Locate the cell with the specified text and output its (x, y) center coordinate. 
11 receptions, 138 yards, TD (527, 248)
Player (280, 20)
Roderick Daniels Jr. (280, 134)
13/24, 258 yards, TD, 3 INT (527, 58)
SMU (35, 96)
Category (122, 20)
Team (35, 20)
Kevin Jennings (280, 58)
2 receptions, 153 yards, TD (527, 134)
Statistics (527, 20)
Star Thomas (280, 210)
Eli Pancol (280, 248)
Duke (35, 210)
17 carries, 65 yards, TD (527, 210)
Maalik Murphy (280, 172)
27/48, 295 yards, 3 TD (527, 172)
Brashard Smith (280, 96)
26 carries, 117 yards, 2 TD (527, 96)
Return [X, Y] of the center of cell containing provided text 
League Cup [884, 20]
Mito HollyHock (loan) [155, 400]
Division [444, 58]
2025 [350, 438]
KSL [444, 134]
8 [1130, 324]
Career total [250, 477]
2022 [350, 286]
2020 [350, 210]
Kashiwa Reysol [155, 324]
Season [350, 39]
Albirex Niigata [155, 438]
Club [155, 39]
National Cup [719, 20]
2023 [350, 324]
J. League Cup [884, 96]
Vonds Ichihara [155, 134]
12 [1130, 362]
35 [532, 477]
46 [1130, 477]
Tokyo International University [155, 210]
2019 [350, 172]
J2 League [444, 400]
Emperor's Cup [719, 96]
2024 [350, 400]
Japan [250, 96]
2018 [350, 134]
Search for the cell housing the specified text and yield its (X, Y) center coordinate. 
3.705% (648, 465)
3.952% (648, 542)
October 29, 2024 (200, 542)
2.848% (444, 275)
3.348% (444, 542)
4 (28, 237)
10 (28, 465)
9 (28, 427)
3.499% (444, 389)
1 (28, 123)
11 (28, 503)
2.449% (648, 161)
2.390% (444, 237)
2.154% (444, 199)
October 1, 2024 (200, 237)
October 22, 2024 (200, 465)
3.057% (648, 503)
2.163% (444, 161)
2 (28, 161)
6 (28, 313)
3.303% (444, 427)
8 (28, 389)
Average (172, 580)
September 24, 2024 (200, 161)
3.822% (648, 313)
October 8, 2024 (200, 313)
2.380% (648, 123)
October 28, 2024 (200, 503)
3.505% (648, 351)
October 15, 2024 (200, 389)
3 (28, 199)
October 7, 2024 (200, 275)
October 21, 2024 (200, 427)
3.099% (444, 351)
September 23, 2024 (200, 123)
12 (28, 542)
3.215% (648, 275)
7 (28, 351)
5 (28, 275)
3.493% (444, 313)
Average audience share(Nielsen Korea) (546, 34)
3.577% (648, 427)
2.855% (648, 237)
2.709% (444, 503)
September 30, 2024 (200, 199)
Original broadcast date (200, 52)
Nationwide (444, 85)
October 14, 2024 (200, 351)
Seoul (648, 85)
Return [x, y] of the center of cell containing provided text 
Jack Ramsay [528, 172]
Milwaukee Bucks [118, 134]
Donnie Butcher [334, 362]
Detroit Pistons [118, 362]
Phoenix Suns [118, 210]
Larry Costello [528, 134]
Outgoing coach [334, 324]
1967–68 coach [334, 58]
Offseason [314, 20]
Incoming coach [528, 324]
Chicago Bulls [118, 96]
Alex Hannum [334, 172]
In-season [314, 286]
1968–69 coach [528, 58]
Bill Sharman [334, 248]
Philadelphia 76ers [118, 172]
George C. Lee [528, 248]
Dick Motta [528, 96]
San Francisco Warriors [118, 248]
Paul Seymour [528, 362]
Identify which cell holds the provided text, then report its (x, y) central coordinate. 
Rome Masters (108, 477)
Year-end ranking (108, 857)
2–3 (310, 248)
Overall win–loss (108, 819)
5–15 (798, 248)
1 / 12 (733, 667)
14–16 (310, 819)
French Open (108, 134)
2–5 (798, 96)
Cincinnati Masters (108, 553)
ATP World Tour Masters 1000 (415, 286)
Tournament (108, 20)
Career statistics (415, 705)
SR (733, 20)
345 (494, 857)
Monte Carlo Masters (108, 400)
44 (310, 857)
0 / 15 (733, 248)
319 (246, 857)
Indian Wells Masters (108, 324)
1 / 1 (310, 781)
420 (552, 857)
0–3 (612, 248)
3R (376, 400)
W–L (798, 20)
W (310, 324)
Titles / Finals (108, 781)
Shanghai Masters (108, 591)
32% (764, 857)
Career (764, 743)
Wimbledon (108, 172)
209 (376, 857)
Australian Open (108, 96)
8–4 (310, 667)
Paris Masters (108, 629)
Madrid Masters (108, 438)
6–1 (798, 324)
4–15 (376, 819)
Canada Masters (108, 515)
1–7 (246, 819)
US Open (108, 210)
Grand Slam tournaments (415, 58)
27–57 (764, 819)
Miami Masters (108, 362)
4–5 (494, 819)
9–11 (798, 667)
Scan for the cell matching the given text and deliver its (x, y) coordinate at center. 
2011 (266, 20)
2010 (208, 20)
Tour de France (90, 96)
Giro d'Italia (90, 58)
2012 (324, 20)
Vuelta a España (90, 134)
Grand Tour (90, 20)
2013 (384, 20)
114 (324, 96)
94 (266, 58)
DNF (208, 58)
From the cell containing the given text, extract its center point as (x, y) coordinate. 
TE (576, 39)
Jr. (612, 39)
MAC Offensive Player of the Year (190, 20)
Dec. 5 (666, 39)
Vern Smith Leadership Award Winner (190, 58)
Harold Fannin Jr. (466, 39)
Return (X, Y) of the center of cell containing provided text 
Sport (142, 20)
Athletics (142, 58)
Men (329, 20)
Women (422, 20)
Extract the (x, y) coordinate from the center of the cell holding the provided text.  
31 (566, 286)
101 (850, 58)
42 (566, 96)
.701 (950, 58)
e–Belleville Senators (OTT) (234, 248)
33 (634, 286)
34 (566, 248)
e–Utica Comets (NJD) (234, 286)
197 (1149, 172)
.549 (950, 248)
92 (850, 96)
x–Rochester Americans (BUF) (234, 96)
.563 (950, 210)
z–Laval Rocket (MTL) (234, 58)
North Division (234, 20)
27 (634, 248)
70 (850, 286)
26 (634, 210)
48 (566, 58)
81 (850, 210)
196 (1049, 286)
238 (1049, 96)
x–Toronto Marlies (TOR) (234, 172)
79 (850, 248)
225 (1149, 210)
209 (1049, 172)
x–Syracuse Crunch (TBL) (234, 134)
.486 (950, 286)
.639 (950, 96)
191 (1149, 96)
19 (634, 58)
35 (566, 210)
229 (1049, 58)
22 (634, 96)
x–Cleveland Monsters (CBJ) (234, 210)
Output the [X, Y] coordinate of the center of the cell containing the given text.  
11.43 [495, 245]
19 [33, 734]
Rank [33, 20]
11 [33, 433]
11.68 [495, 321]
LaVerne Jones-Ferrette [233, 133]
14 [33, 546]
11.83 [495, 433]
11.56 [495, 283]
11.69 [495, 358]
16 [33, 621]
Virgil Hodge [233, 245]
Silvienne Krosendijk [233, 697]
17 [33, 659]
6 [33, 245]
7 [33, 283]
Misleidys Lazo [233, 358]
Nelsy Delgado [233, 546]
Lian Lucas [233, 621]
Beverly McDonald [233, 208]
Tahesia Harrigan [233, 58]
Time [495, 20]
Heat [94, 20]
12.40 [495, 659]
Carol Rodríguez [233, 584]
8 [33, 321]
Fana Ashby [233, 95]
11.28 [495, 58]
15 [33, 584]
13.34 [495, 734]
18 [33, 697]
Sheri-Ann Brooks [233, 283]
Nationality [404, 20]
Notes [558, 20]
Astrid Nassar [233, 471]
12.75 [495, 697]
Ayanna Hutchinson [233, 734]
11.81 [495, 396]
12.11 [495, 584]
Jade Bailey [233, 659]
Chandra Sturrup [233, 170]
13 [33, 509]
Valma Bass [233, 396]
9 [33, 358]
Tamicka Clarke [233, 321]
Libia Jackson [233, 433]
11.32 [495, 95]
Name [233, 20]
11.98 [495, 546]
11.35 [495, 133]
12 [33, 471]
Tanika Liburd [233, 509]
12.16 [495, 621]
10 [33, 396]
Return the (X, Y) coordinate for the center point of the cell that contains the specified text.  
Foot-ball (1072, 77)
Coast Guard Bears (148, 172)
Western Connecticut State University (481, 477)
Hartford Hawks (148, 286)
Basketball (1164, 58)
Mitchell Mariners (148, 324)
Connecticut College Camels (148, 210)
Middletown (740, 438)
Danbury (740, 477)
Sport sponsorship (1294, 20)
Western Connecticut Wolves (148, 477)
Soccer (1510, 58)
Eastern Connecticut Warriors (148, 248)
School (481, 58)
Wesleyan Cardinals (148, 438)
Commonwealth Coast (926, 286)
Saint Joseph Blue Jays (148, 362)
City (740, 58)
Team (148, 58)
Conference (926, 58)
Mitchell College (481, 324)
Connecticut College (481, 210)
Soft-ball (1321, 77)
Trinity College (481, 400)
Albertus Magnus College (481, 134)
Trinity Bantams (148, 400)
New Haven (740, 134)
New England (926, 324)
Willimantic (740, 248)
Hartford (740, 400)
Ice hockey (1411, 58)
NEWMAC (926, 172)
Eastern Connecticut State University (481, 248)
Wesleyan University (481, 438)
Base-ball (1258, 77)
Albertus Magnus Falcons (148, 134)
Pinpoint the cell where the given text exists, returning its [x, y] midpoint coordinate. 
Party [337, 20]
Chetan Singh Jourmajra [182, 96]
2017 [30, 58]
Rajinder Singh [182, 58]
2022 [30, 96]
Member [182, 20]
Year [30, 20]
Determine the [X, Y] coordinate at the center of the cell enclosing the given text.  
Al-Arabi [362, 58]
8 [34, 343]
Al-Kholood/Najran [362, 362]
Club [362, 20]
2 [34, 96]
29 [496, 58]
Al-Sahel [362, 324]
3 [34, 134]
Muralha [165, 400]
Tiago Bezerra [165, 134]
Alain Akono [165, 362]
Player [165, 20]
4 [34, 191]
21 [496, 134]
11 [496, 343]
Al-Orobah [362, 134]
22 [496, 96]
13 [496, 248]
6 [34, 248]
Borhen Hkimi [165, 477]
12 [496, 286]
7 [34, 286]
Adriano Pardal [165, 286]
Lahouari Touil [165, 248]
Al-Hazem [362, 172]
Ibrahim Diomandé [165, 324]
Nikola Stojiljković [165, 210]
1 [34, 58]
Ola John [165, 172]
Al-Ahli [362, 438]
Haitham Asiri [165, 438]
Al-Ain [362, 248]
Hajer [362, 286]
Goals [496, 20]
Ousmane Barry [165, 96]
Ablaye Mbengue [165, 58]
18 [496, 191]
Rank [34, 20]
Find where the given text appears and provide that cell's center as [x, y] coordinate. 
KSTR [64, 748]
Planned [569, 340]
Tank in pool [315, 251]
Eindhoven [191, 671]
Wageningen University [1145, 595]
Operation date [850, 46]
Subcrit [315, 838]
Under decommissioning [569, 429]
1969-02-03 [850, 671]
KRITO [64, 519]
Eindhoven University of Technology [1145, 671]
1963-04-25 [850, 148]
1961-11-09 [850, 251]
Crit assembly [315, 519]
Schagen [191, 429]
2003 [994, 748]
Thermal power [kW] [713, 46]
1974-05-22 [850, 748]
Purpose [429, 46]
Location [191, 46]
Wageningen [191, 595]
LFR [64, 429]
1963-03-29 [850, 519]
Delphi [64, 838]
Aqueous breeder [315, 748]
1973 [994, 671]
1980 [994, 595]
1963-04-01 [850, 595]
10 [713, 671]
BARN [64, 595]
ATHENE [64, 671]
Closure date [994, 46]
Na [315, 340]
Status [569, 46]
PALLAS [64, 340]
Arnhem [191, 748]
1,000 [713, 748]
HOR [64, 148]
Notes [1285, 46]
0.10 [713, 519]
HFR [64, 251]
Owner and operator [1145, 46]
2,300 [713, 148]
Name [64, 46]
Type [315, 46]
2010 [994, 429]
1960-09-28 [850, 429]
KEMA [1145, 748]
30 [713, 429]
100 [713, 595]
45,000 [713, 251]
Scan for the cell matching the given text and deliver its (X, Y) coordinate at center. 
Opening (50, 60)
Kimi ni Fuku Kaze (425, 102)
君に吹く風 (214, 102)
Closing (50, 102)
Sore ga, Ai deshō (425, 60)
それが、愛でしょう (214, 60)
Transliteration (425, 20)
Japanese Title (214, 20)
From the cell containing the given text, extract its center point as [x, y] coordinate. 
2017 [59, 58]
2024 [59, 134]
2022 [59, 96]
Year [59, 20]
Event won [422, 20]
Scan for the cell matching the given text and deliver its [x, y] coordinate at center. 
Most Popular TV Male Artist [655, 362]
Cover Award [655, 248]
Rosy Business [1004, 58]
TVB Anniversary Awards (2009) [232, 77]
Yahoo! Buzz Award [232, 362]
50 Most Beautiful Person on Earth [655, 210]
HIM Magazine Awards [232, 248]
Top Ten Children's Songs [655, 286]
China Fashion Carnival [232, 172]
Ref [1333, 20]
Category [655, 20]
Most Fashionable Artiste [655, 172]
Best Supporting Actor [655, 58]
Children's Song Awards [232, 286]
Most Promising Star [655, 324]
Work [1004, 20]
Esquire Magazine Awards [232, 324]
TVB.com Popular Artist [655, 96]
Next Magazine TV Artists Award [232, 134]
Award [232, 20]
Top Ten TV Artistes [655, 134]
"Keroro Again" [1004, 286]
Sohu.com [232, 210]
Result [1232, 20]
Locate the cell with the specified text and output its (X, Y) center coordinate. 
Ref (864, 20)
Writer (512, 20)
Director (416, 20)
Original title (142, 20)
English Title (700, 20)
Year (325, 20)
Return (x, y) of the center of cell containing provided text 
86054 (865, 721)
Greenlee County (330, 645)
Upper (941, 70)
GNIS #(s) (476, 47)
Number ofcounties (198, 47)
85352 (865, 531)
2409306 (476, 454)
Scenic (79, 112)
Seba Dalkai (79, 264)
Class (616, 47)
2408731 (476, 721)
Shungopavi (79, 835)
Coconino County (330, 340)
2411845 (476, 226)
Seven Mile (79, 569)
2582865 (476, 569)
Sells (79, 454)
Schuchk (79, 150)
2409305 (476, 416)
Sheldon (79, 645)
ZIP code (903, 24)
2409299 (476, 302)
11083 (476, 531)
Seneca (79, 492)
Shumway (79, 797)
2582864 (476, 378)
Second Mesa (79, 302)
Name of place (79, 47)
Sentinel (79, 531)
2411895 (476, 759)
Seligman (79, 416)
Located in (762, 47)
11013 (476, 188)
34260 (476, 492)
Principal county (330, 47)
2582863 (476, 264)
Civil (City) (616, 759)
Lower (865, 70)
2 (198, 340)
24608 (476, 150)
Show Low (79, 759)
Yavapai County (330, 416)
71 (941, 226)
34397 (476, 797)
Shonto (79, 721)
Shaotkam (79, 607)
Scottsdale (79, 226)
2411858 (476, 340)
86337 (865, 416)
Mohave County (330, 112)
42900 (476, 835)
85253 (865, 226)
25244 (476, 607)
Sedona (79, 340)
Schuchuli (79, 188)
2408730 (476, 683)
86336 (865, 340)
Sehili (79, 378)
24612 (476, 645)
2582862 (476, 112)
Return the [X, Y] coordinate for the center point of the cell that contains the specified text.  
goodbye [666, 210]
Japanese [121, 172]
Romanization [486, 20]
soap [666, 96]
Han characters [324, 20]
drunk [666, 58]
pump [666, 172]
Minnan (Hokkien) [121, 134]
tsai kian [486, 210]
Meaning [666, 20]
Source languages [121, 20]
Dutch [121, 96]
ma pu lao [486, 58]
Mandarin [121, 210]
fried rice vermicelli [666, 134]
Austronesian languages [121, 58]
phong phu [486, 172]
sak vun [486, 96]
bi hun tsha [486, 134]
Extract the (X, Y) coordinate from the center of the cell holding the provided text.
---+---
Task brief - Reproduce word for word everything from the start of the records down to the line containing "October 1, 2024 (200, 237)", including that line.

Solution -
Locate the cell with the specified text and output its (x, y) center coordinate. 
11 receptions, 138 yards, TD (527, 248)
Player (280, 20)
Roderick Daniels Jr. (280, 134)
13/24, 258 yards, TD, 3 INT (527, 58)
SMU (35, 96)
Category (122, 20)
Team (35, 20)
Kevin Jennings (280, 58)
2 receptions, 153 yards, TD (527, 134)
Statistics (527, 20)
Star Thomas (280, 210)
Eli Pancol (280, 248)
Duke (35, 210)
17 carries, 65 yards, TD (527, 210)
Maalik Murphy (280, 172)
27/48, 295 yards, 3 TD (527, 172)
Brashard Smith (280, 96)
26 carries, 117 yards, 2 TD (527, 96)
Return [X, Y] of the center of cell containing provided text 
League Cup [884, 20]
Mito HollyHock (loan) [155, 400]
Division [444, 58]
2025 [350, 438]
KSL [444, 134]
8 [1130, 324]
Career total [250, 477]
2022 [350, 286]
2020 [350, 210]
Kashiwa Reysol [155, 324]
Season [350, 39]
Albirex Niigata [155, 438]
Club [155, 39]
National Cup [719, 20]
2023 [350, 324]
J. League Cup [884, 96]
Vonds Ichihara [155, 134]
12 [1130, 362]
35 [532, 477]
46 [1130, 477]
Tokyo International University [155, 210]
2019 [350, 172]
J2 League [444, 400]
Emperor's Cup [719, 96]
2024 [350, 400]
Japan [250, 96]
2018 [350, 134]
Search for the cell housing the specified text and yield its (X, Y) center coordinate. 
3.705% (648, 465)
3.952% (648, 542)
October 29, 2024 (200, 542)
2.848% (444, 275)
3.348% (444, 542)
4 (28, 237)
10 (28, 465)
9 (28, 427)
3.499% (444, 389)
1 (28, 123)
11 (28, 503)
2.449% (648, 161)
2.390% (444, 237)
2.154% (444, 199)
October 1, 2024 (200, 237)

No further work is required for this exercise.